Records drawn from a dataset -
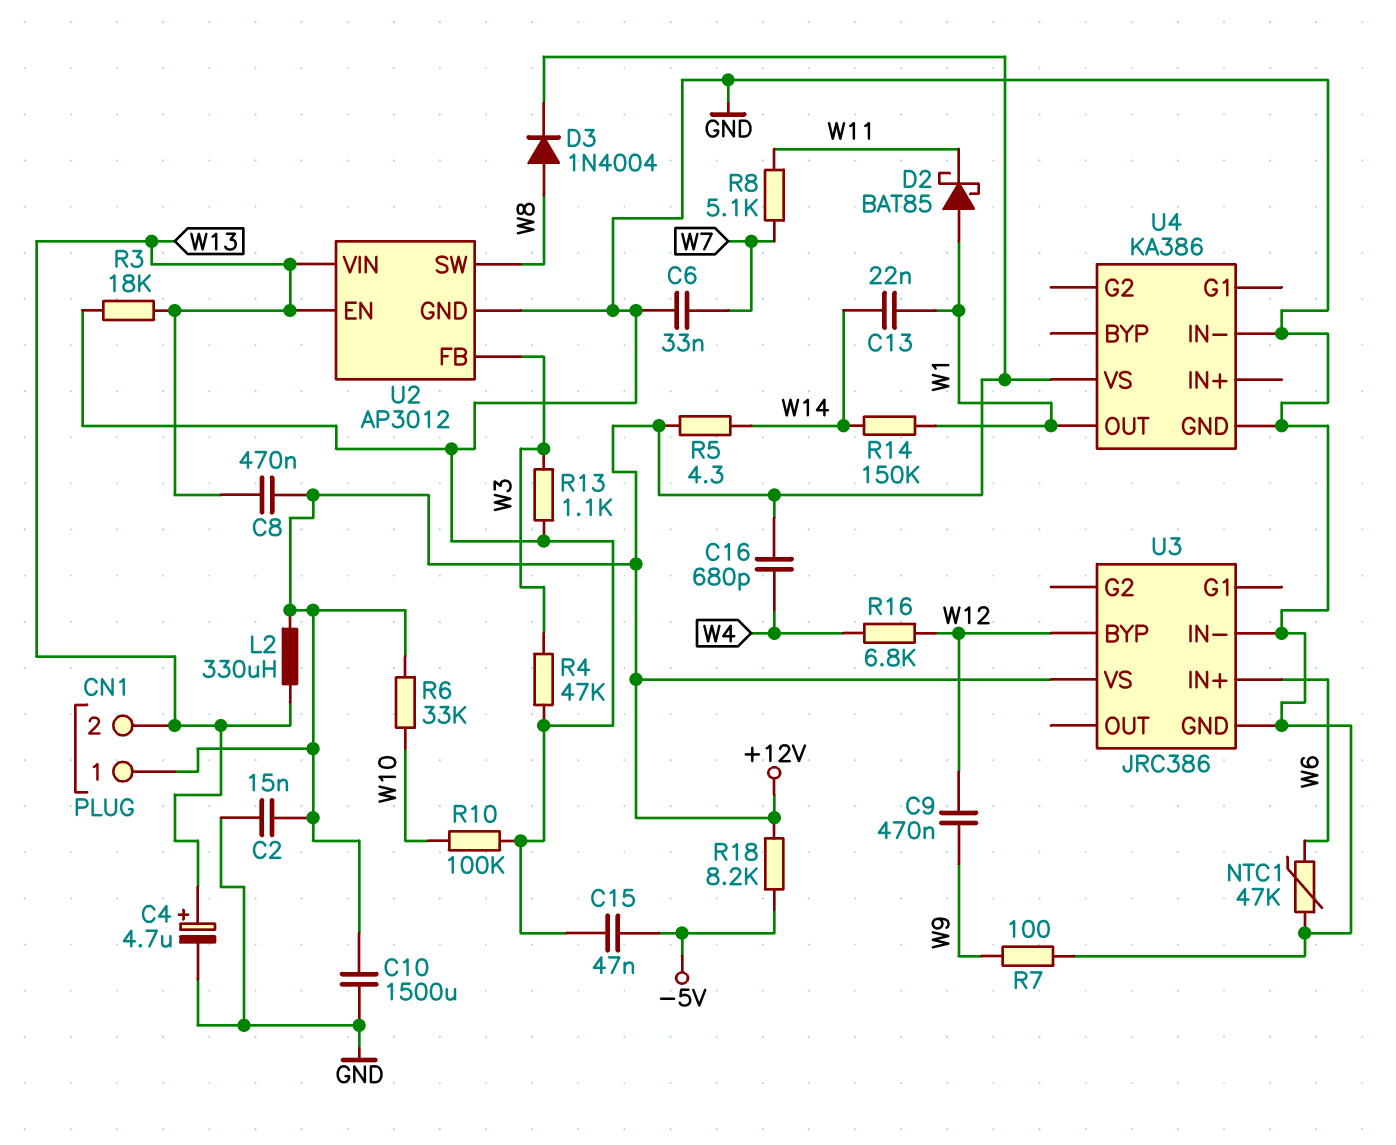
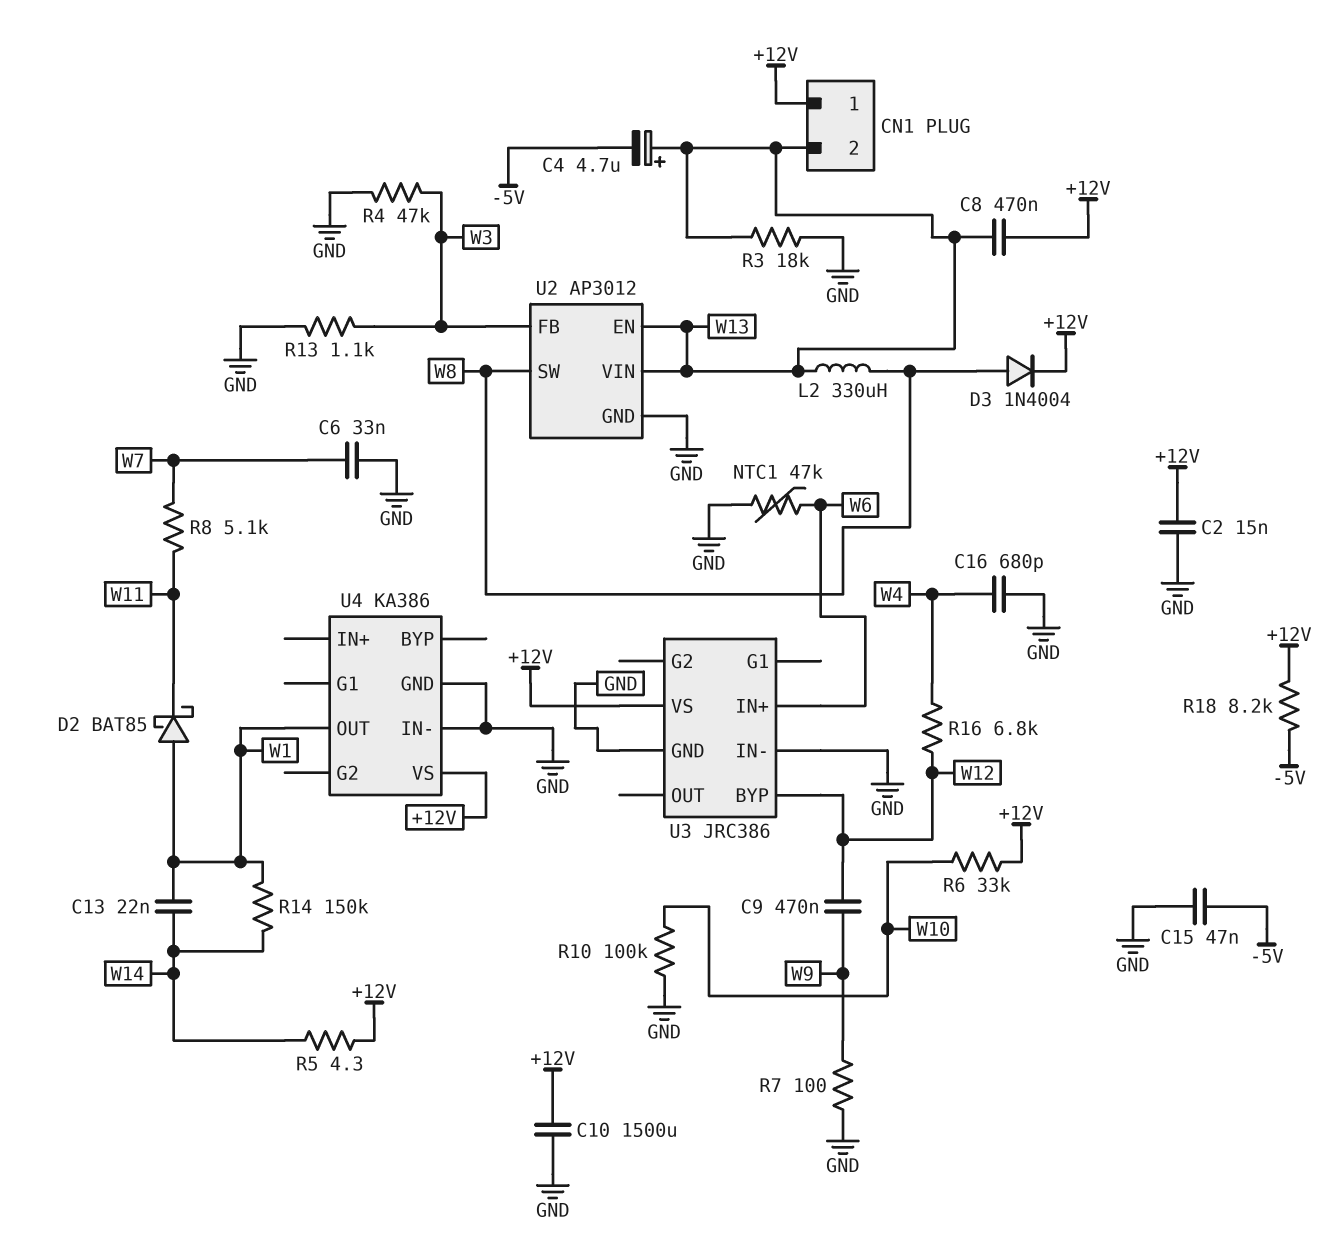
C4: 4.7uF (plus W13, minus GND) -> 4.7uF (plus W13, minus -5V)
C16: 680pF (+12V, W4) -> 680pF (GND, W4)
L2: 330uH (+12V, W13) -> 330uH (W8, W13)

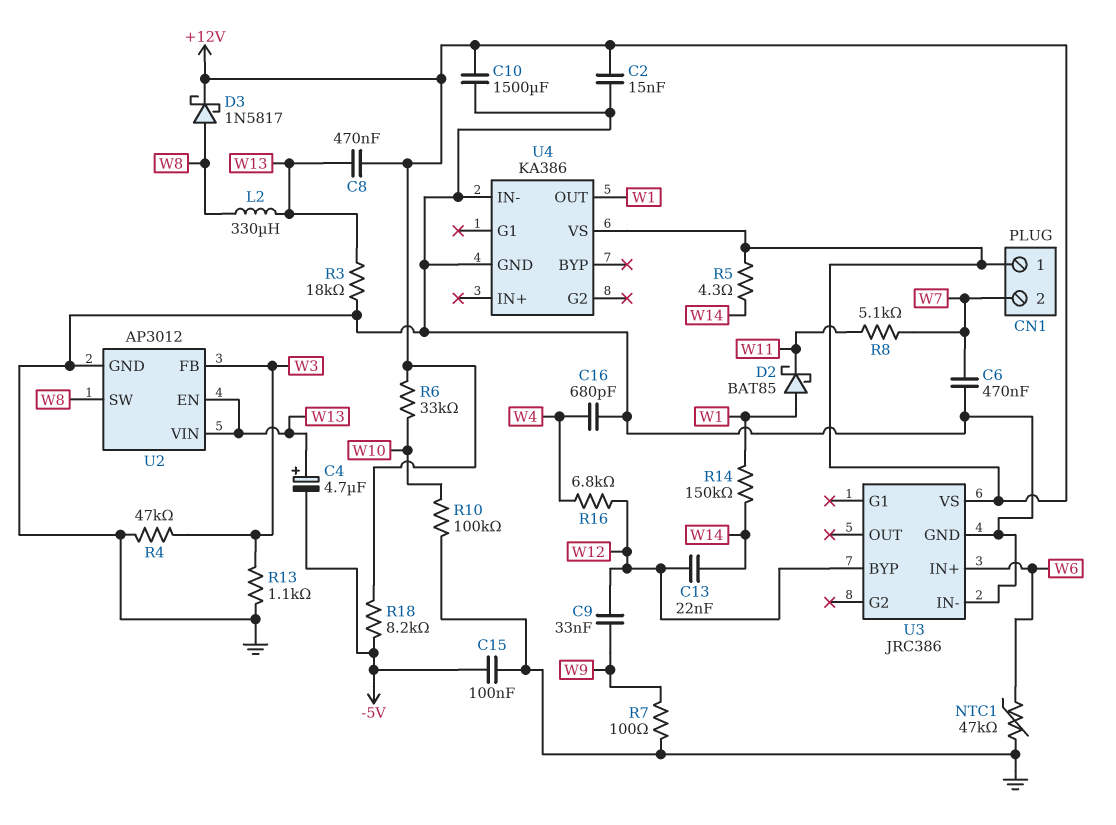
C6: 33nF (GND, W7) -> 470nF (GND, W7)
C9: 470nF (W9, W12) -> 33nF (W9, W12)
C13: 22nF (W1, W14) -> 22nF (W12, W14)
C15: 47nF (-5V, GND) -> 100nF (-5V, GND)
CN1 pin 2: W13 -> W7
D3: diode 1N4004 (A W8, K +12V) -> schottky 1N5817 (A W8, K +12V)

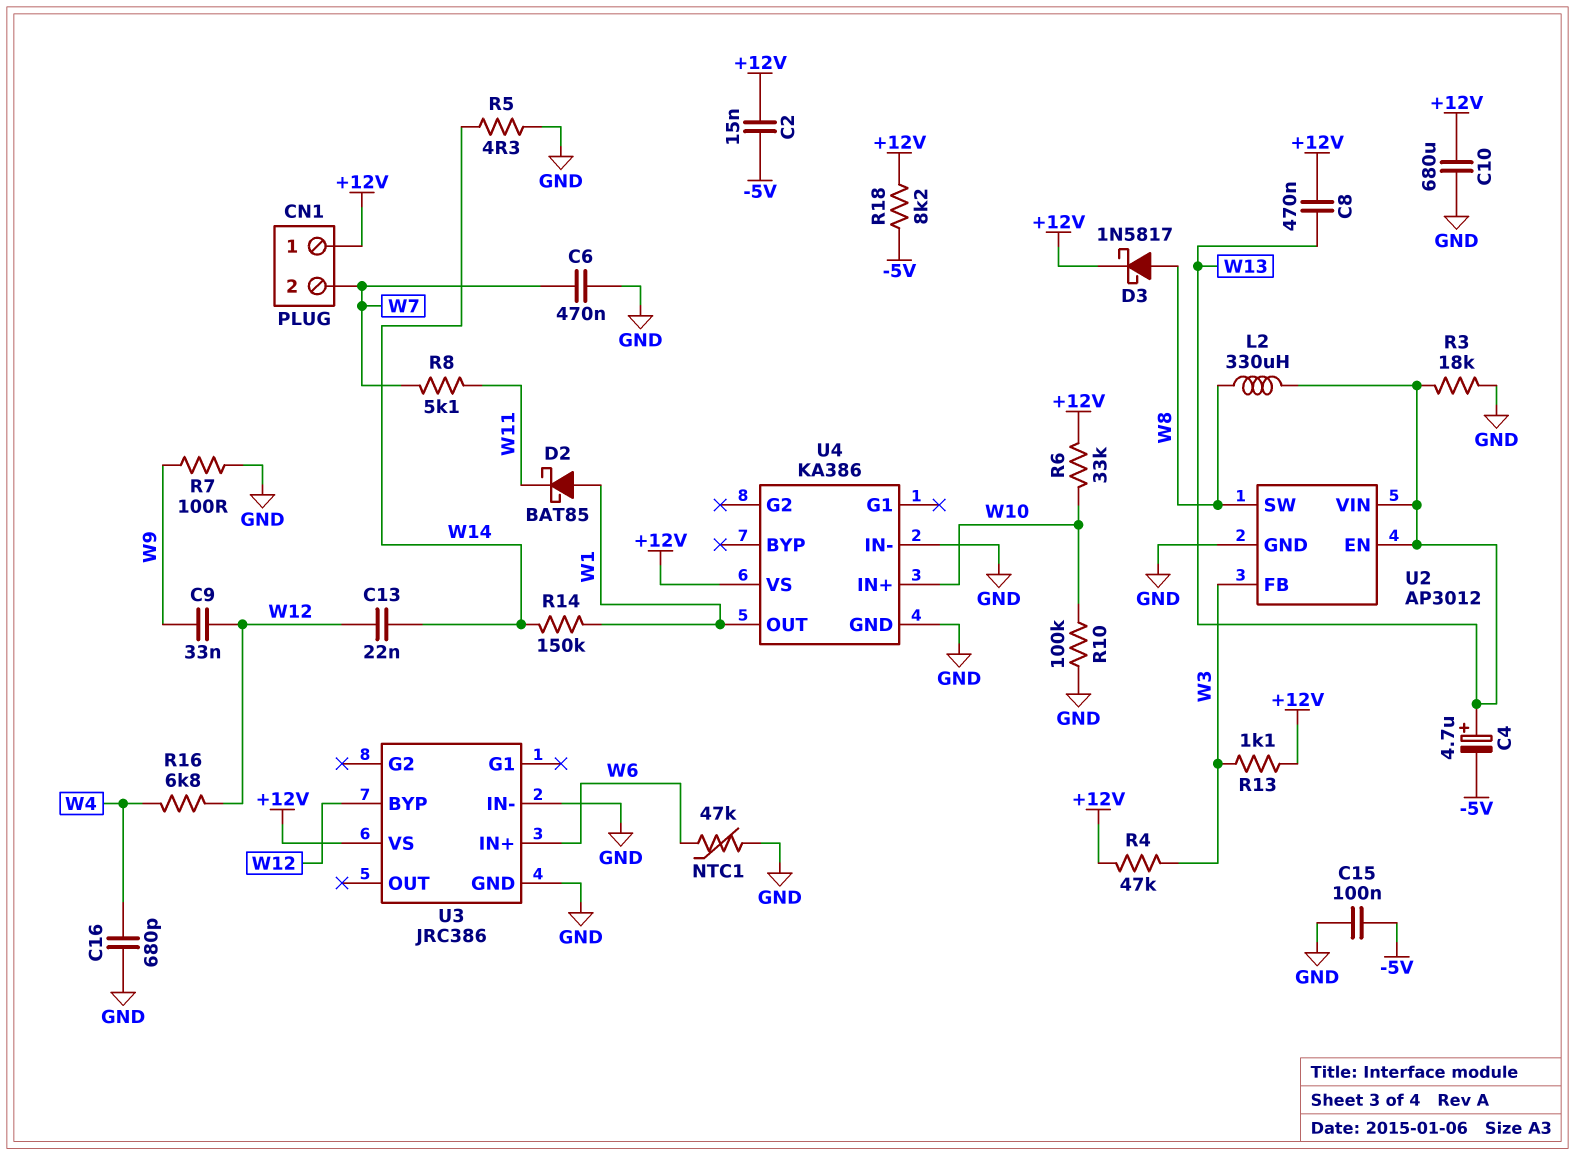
C2: 15nF (+12V, GND) -> 15nF (+12V, -5V)
C10: 1500uF (+12V, GND) -> 680uF (+12V, GND)
R4: 47k (GND, W3) -> 47k (+12V, W3)
R5: 4.3 (+12V, W14) -> 4.3 (GND, W14)
R13: 1.1k (GND, W3) -> 1.1k (+12V, W3)
U4 pin IN+: none -> W10

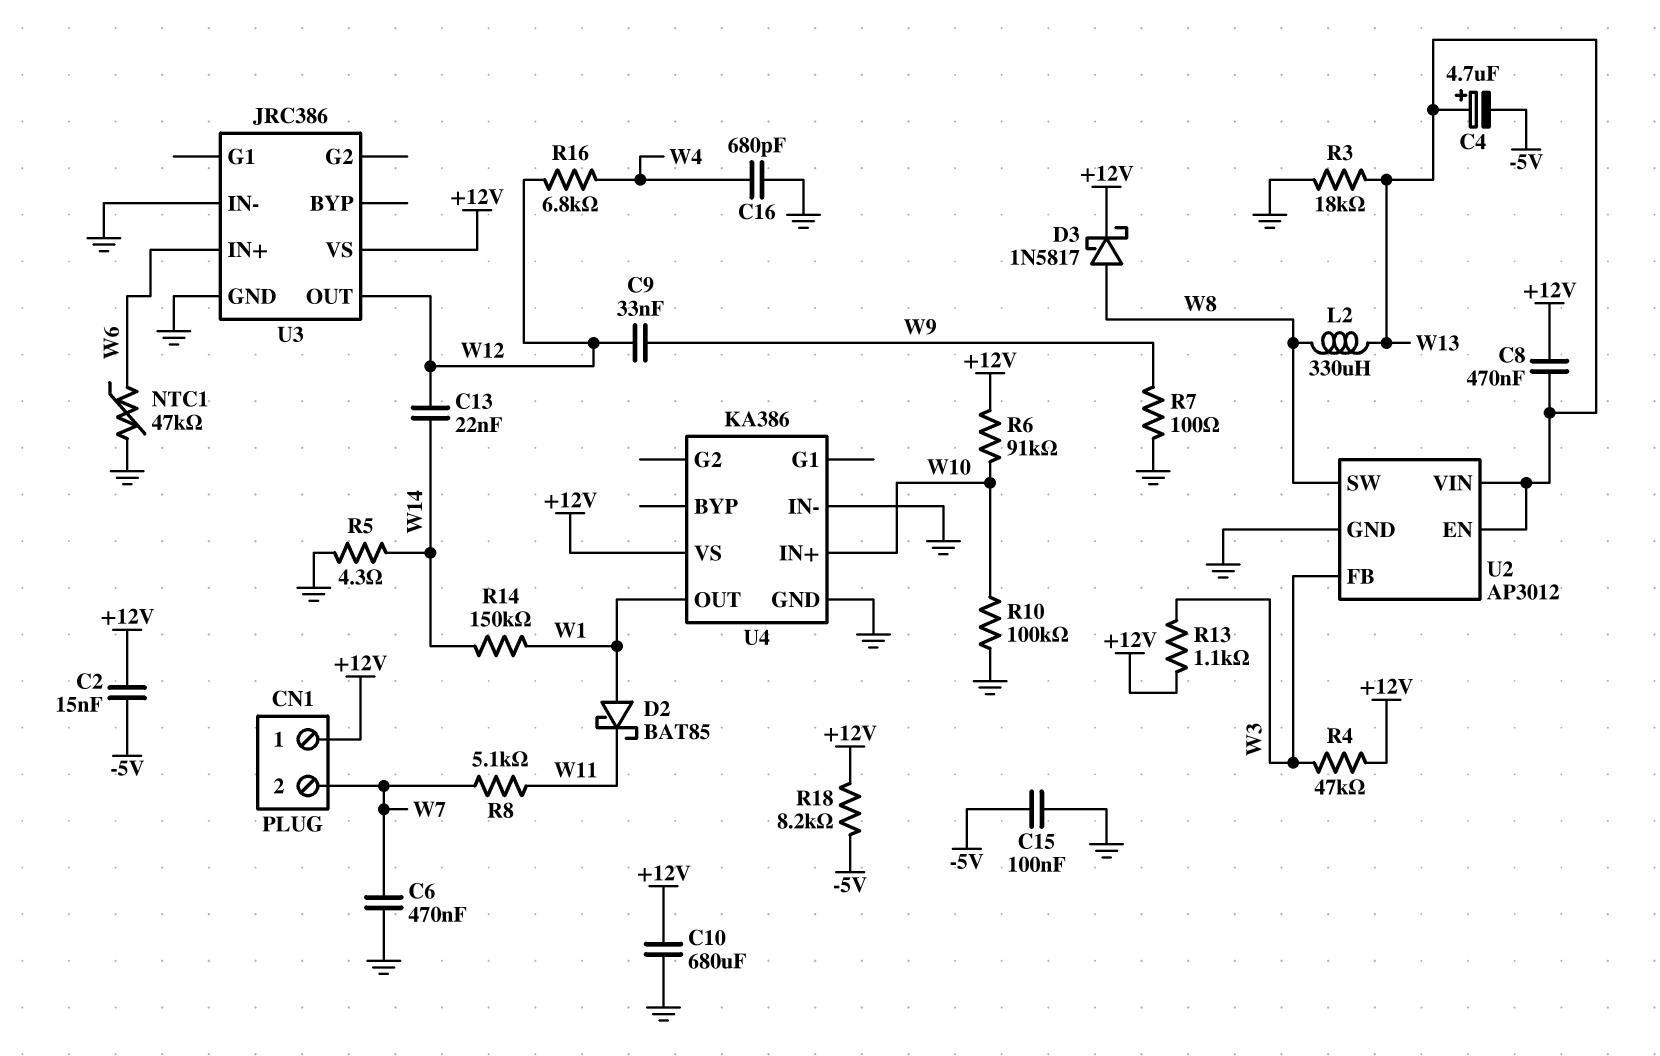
R6: 33k (+12V, W10) -> 91k (+12V, W10)
U3 pin BYP: W12 -> none
U3 pin OUT: none -> W12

Assignment -
Restate all entries above exactly, but not the images.

Solution for this exercise -
C4: 4.7uF (plus W13, minus GND) -> 4.7uF (plus W13, minus -5V)
C16: 680pF (+12V, W4) -> 680pF (GND, W4)
L2: 330uH (+12V, W13) -> 330uH (W8, W13)

C6: 33nF (GND, W7) -> 470nF (GND, W7)
C9: 470nF (W9, W12) -> 33nF (W9, W12)
C13: 22nF (W1, W14) -> 22nF (W12, W14)
C15: 47nF (-5V, GND) -> 100nF (-5V, GND)
CN1 pin 2: W13 -> W7
D3: diode 1N4004 (A W8, K +12V) -> schottky 1N5817 (A W8, K +12V)

C2: 15nF (+12V, GND) -> 15nF (+12V, -5V)
C10: 1500uF (+12V, GND) -> 680uF (+12V, GND)
R4: 47k (GND, W3) -> 47k (+12V, W3)
R5: 4.3 (+12V, W14) -> 4.3 (GND, W14)
R13: 1.1k (GND, W3) -> 1.1k (+12V, W3)
U4 pin IN+: none -> W10

R6: 33k (+12V, W10) -> 91k (+12V, W10)
U3 pin BYP: W12 -> none
U3 pin OUT: none -> W12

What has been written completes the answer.